▶

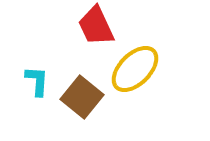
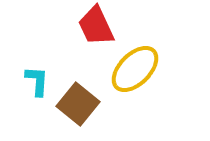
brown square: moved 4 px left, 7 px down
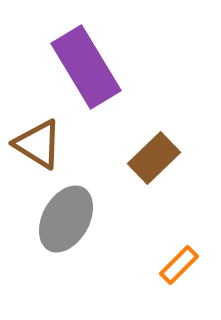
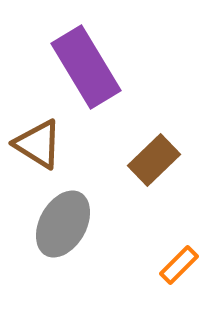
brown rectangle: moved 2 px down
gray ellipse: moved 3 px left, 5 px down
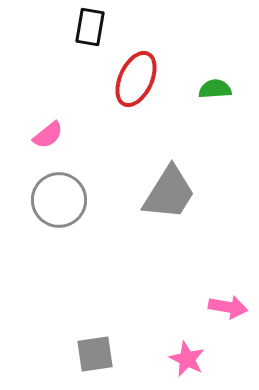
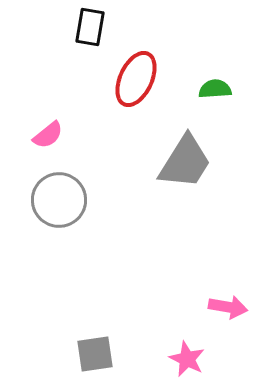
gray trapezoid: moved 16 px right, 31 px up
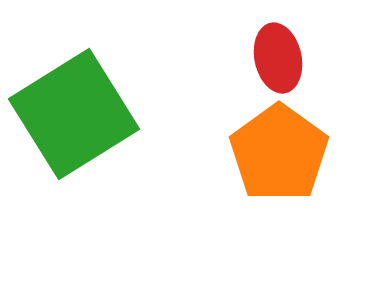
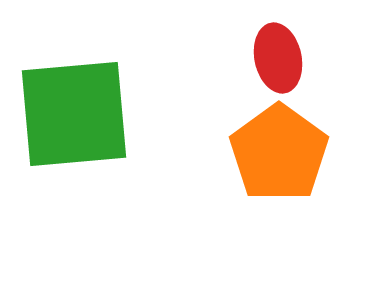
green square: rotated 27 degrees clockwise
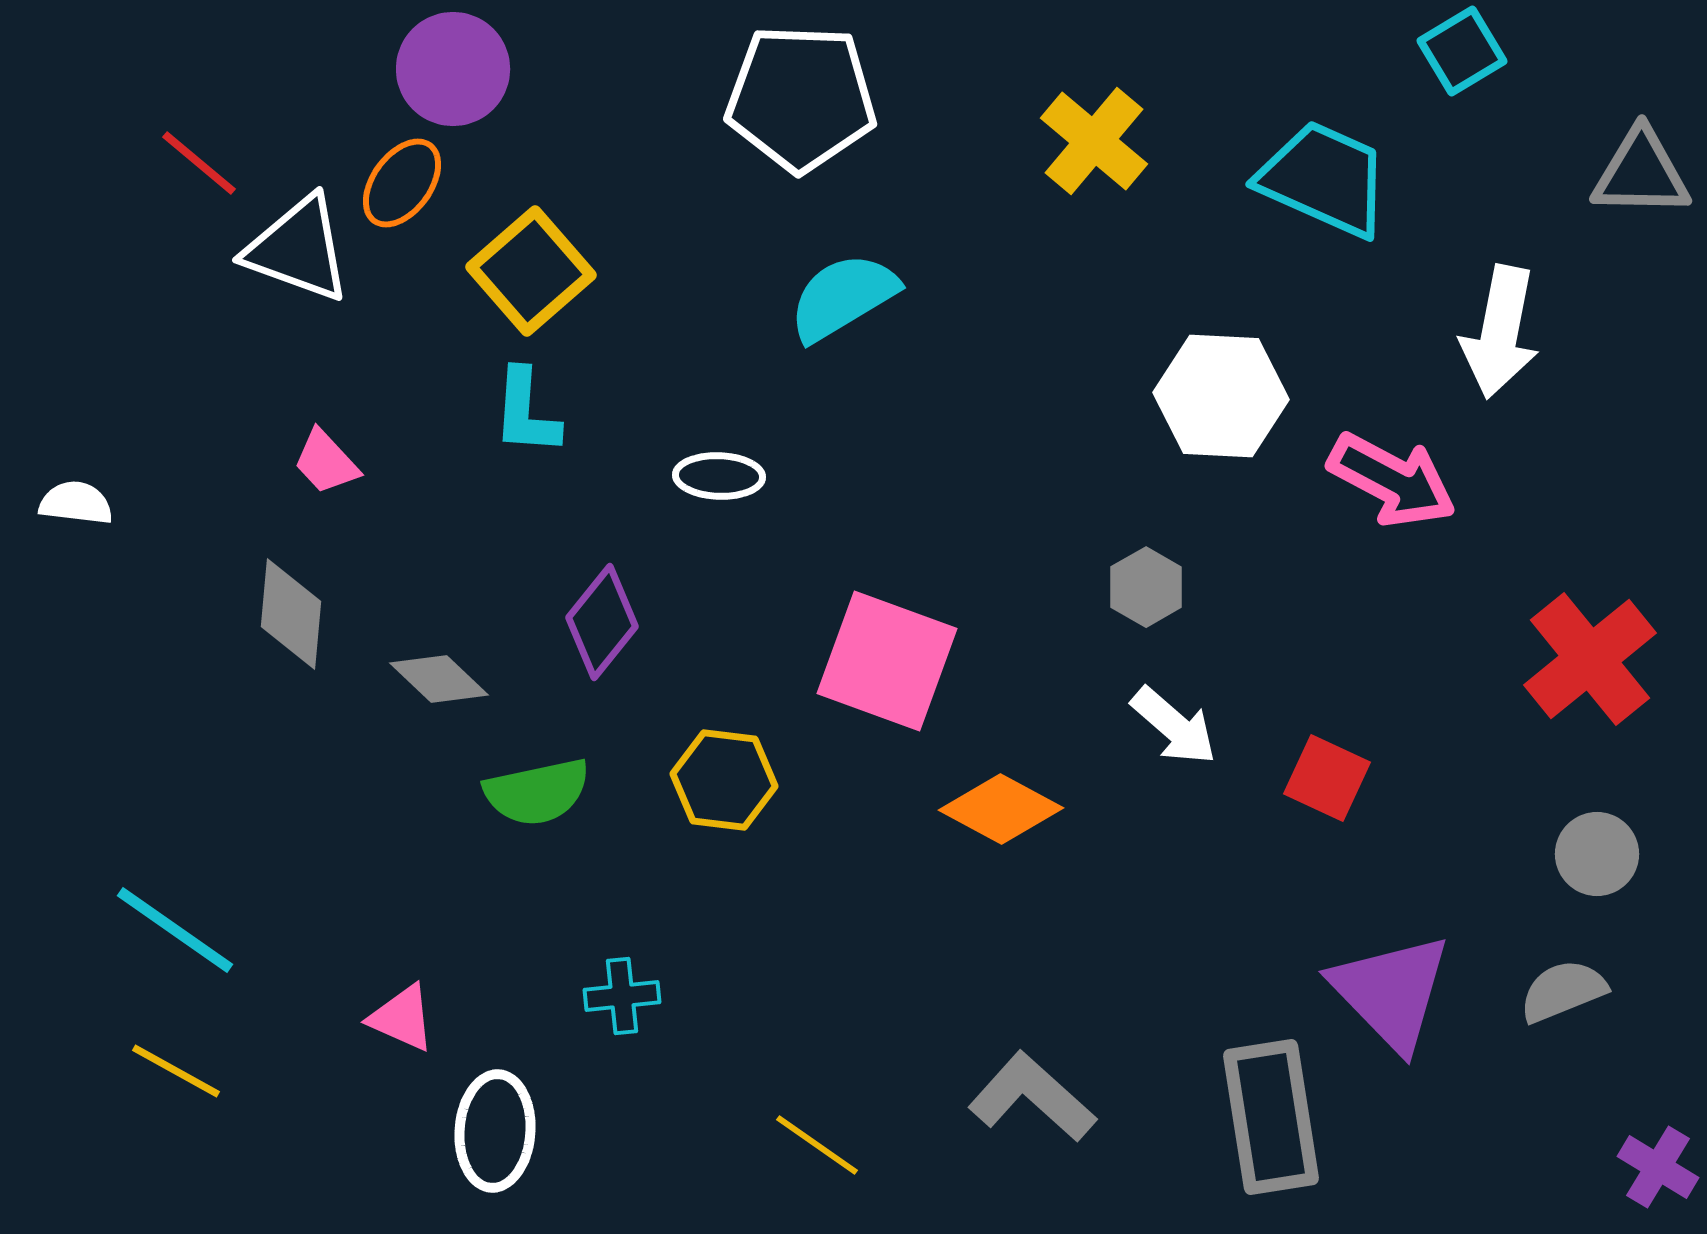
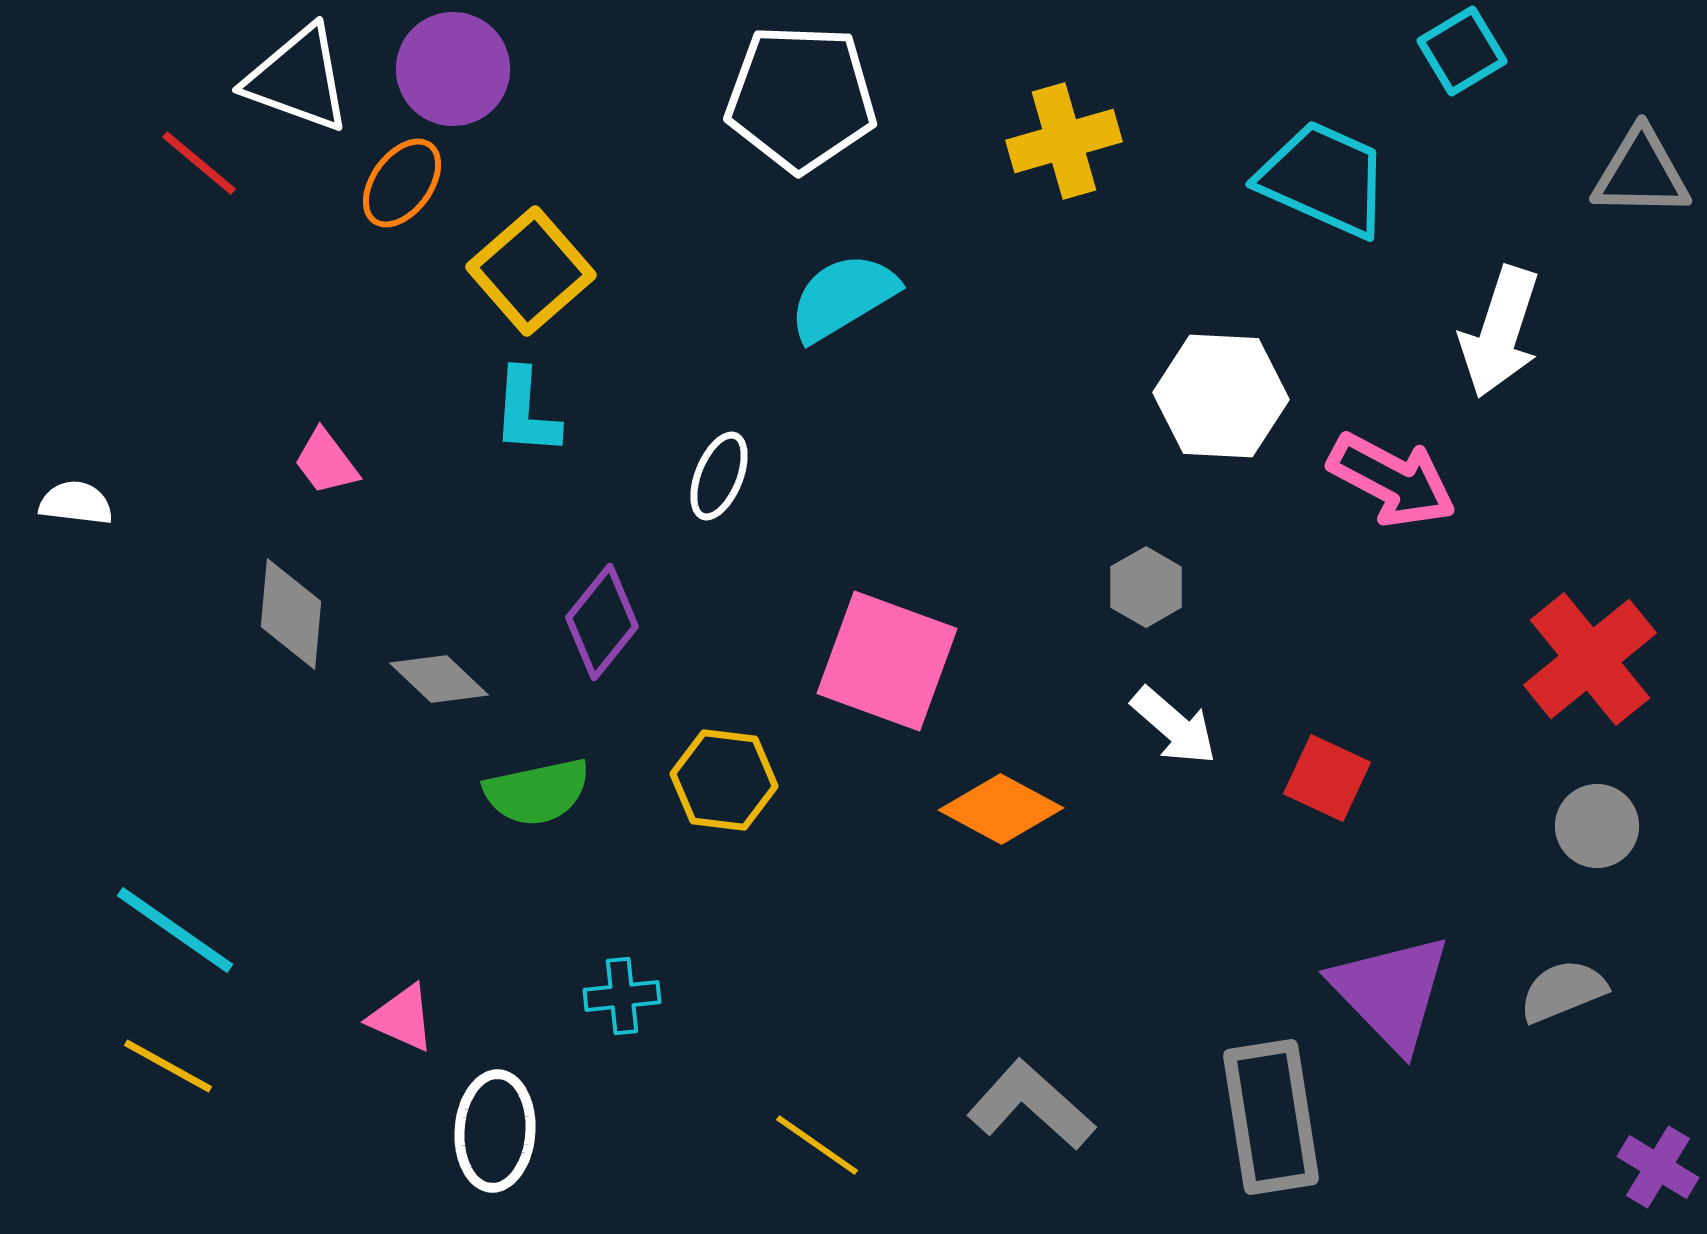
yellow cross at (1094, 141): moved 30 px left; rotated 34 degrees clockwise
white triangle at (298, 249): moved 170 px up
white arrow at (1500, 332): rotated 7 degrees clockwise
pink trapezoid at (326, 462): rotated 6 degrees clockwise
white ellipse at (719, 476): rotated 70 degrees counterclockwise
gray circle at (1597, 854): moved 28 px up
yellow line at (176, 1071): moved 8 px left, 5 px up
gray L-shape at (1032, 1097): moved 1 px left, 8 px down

◀
▶

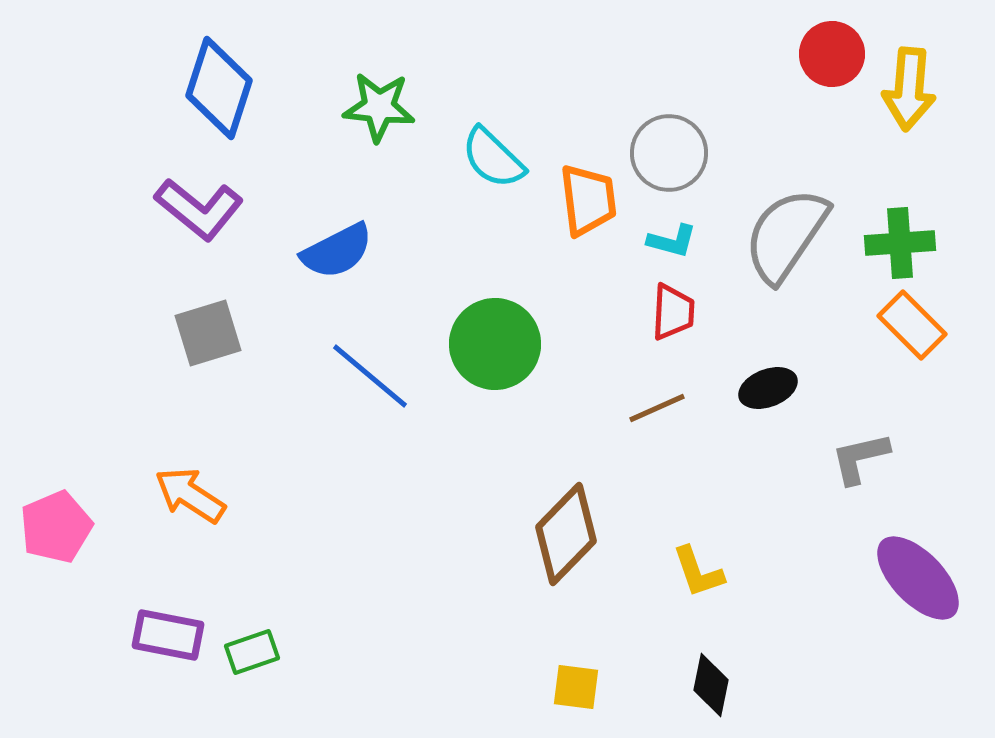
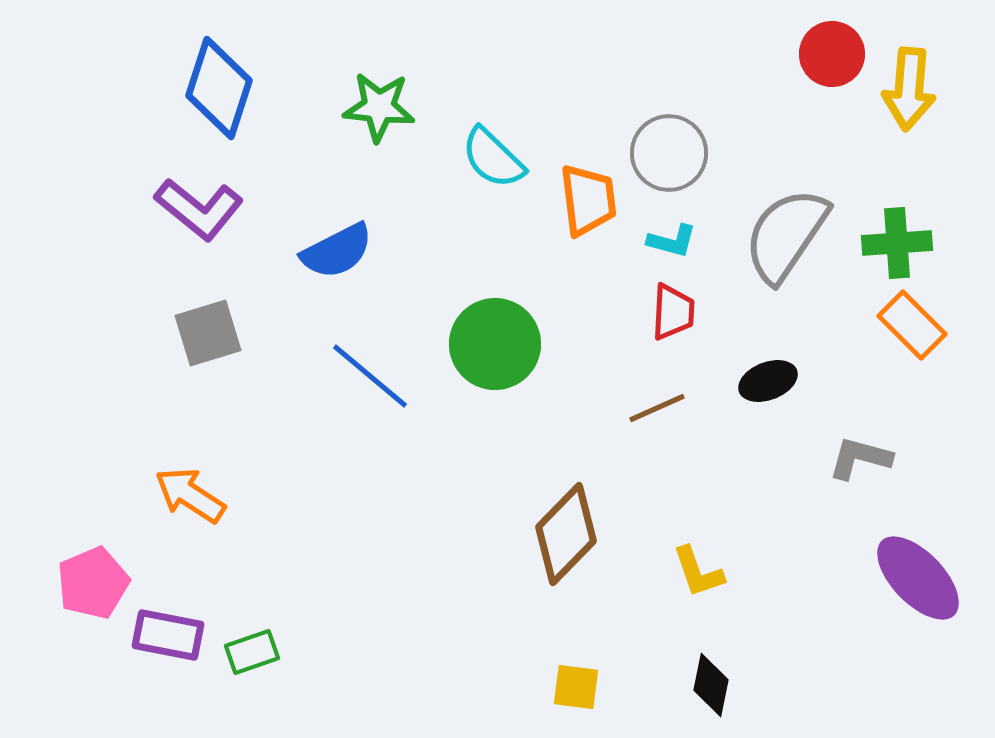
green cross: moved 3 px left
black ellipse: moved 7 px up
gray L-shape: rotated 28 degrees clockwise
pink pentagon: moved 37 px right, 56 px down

◀

**PROBLEM REQUIREMENTS**
Looking at the listing above, which lines run from the one containing "gray ellipse: moved 3 px left, 5 px down" through the one containing "white arrow at"? Print exactly those, ends included, pictures excluded.

**REPLY TO THE TASK**
gray ellipse: moved 3 px left, 5 px down
gray trapezoid: moved 16 px right, 31 px up
green square: rotated 27 degrees clockwise
yellow cross at (1094, 141): moved 30 px left; rotated 34 degrees clockwise
white triangle at (298, 249): moved 170 px up
white arrow at (1500, 332): rotated 7 degrees clockwise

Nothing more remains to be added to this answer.